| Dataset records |
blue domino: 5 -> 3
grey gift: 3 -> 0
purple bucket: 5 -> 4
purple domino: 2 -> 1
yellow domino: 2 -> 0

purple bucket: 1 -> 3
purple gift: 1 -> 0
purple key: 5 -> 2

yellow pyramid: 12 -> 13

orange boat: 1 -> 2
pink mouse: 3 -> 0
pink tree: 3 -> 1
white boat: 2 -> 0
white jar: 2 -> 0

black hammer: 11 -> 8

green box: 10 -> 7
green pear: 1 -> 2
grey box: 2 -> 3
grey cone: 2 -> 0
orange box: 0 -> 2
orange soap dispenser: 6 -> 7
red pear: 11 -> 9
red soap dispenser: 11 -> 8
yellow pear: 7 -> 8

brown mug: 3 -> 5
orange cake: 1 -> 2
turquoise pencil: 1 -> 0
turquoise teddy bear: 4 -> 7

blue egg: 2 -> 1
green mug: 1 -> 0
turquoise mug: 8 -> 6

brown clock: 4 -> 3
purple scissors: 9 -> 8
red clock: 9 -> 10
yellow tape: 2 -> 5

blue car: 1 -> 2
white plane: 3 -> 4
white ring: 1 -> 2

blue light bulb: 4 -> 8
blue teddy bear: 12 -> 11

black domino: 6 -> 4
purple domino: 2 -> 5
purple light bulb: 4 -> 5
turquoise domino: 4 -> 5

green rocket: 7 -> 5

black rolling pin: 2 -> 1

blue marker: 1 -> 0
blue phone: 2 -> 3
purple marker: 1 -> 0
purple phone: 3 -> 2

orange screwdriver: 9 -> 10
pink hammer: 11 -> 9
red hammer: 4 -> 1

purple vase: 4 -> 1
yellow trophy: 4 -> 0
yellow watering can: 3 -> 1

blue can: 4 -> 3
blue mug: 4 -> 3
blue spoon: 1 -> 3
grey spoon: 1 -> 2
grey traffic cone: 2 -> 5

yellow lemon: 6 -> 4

| THE PROBLEM |
The expected answer is an exact copy of the lines above, beginning at the line with "purple domino: 2 -> 1" and ending at the line with "orange soap dispenser: 6 -> 7", with both ends in.

| EXERCISE RESULT |
purple domino: 2 -> 1
yellow domino: 2 -> 0

purple bucket: 1 -> 3
purple gift: 1 -> 0
purple key: 5 -> 2

yellow pyramid: 12 -> 13

orange boat: 1 -> 2
pink mouse: 3 -> 0
pink tree: 3 -> 1
white boat: 2 -> 0
white jar: 2 -> 0

black hammer: 11 -> 8

green box: 10 -> 7
green pear: 1 -> 2
grey box: 2 -> 3
grey cone: 2 -> 0
orange box: 0 -> 2
orange soap dispenser: 6 -> 7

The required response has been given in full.